Data for processing >>

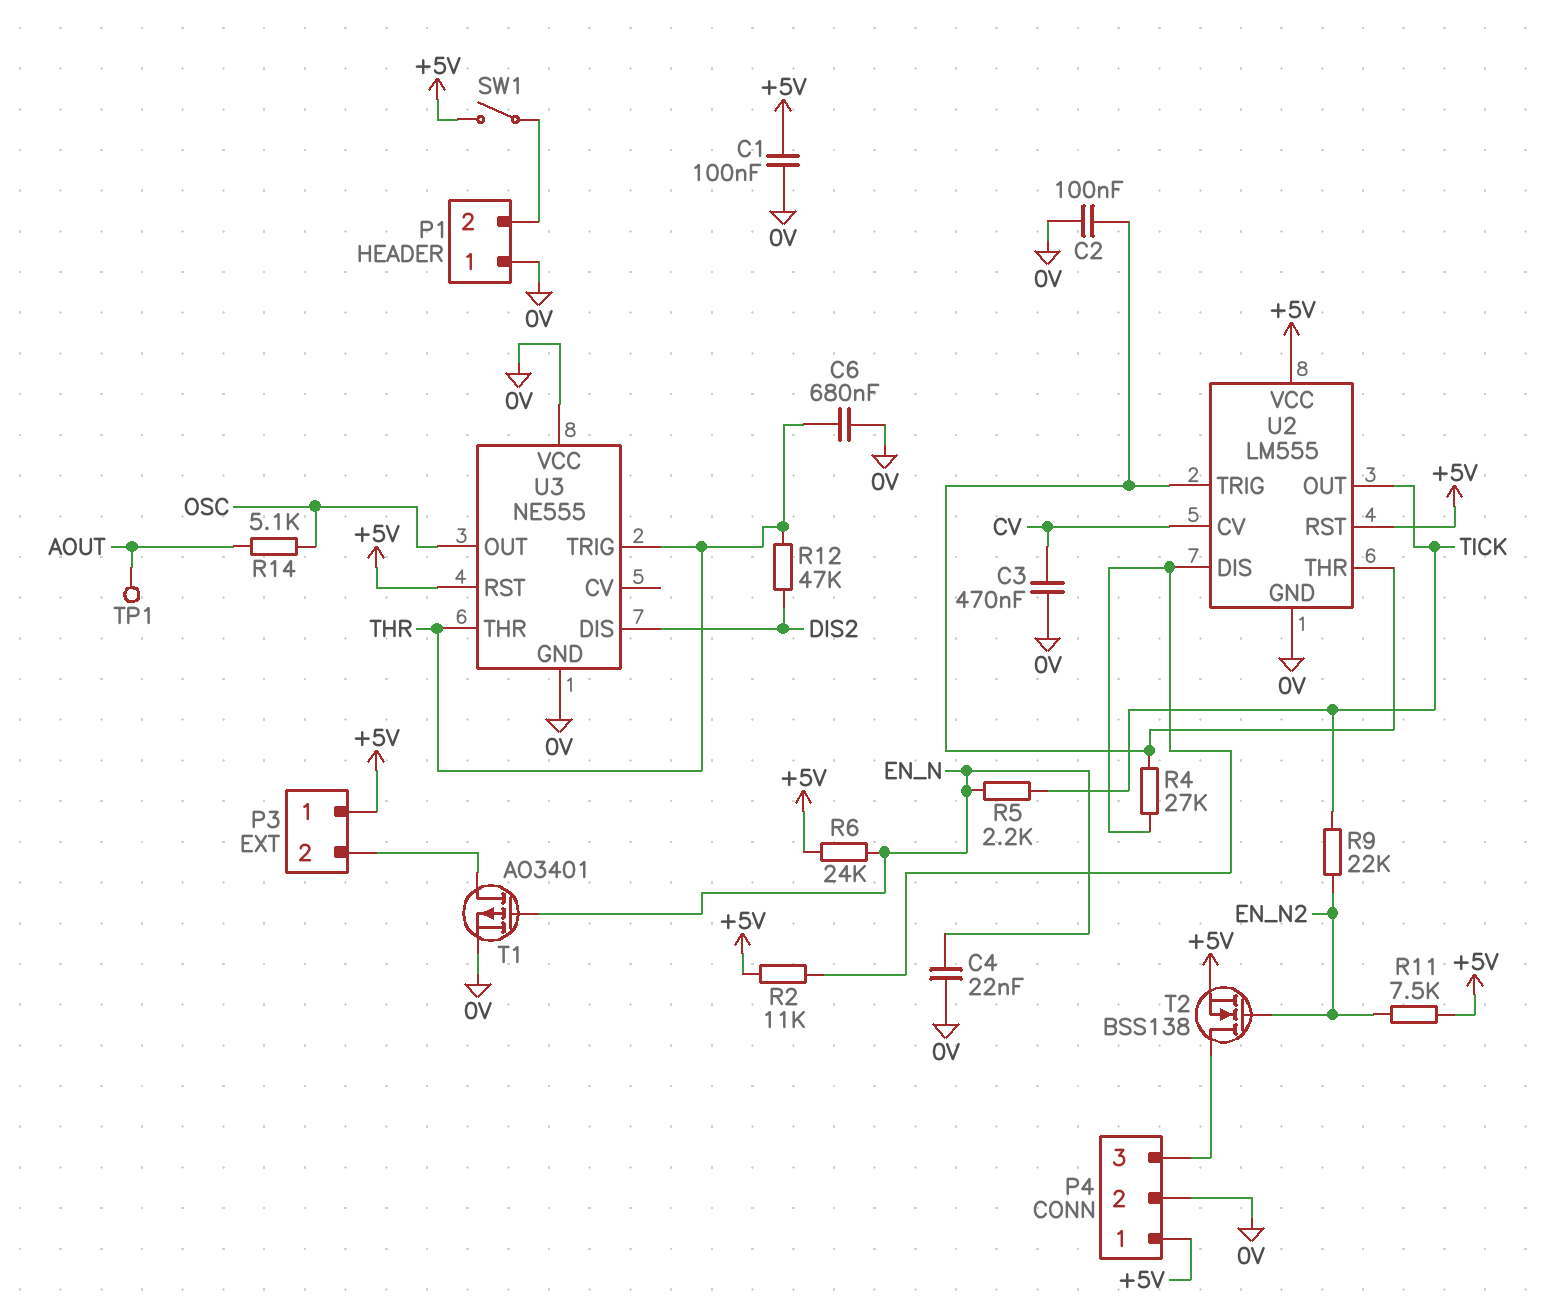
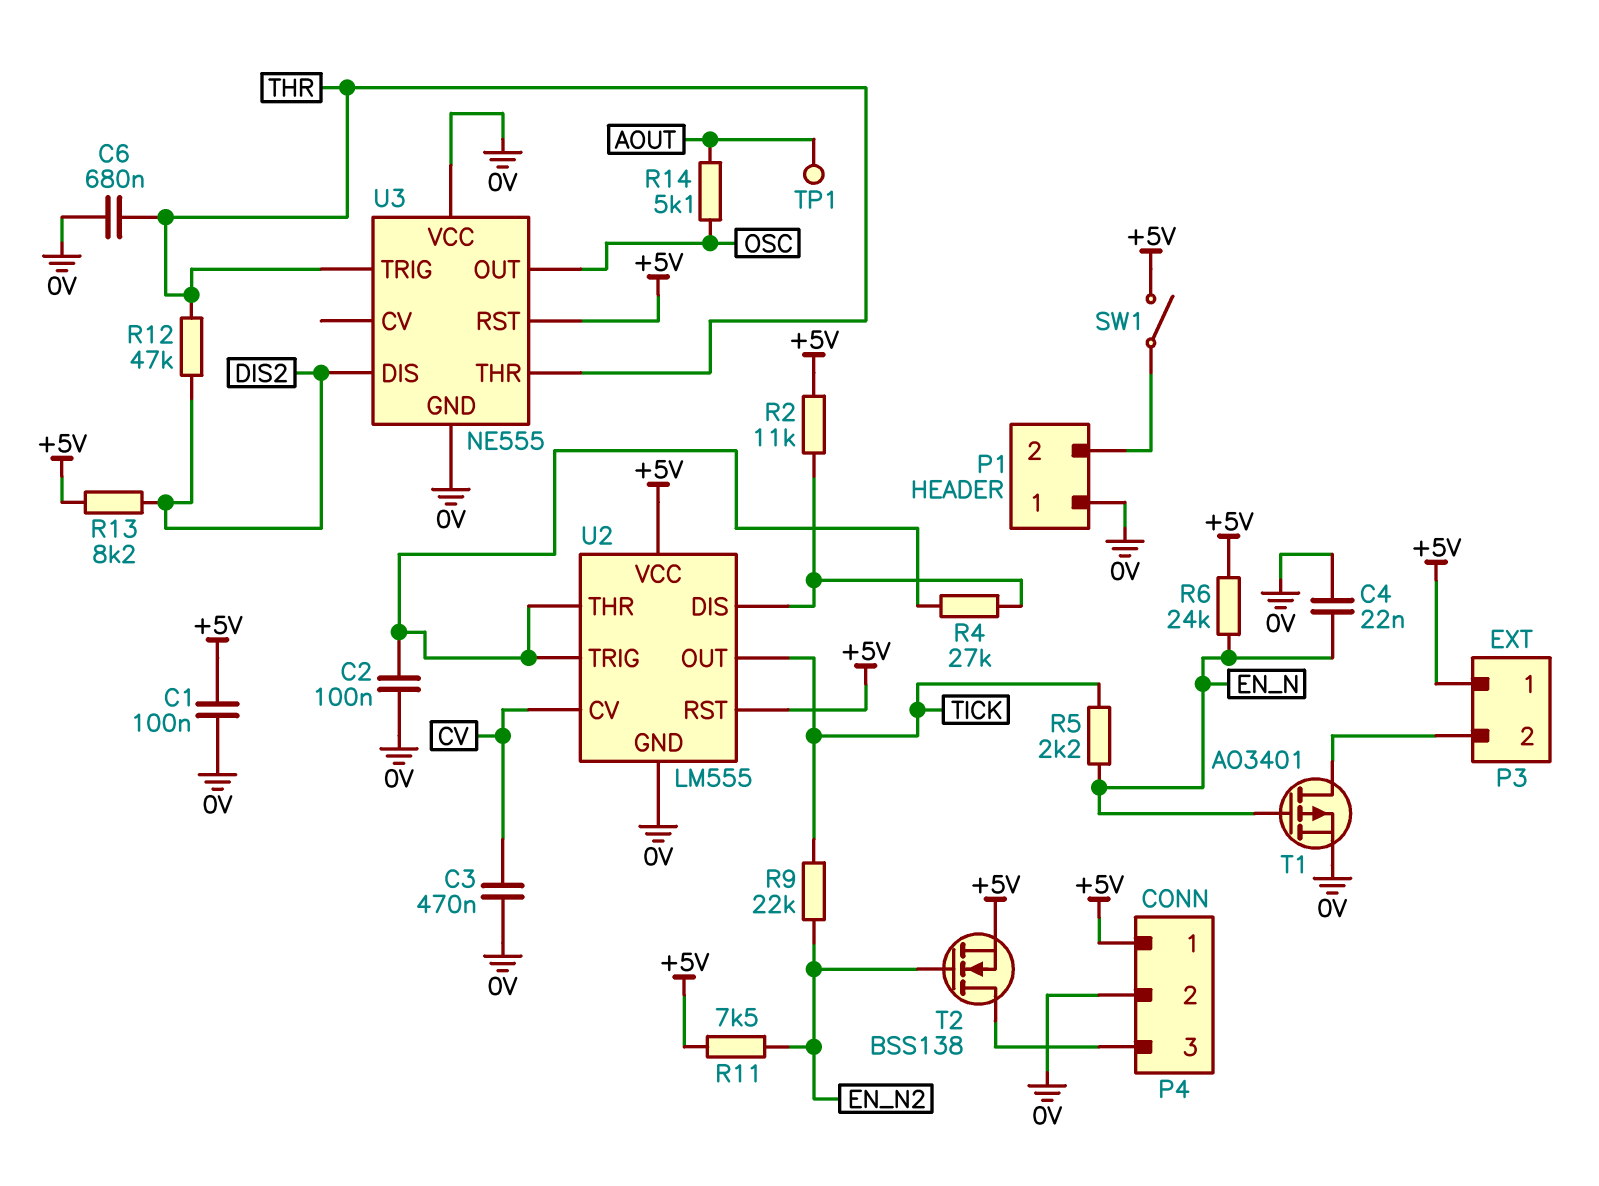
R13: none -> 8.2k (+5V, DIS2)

==

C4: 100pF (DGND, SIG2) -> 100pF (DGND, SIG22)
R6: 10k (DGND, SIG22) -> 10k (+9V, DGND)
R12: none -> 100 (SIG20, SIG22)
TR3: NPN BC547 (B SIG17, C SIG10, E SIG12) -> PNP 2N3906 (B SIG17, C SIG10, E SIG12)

Task brief >> All lines above from the one with "R6: 10k (DGND, SIG22) -> 10k (+9V, DGND)" to the one with "TR3: NPN BC547", inclusive, should be copied exactly, and no other lines.

Answer to this exercise >>
R6: 10k (DGND, SIG22) -> 10k (+9V, DGND)
R12: none -> 100 (SIG20, SIG22)
TR3: NPN BC547 (B SIG17, C SIG10, E SIG12) -> PNP 2N3906 (B SIG17, C SIG10, E SIG12)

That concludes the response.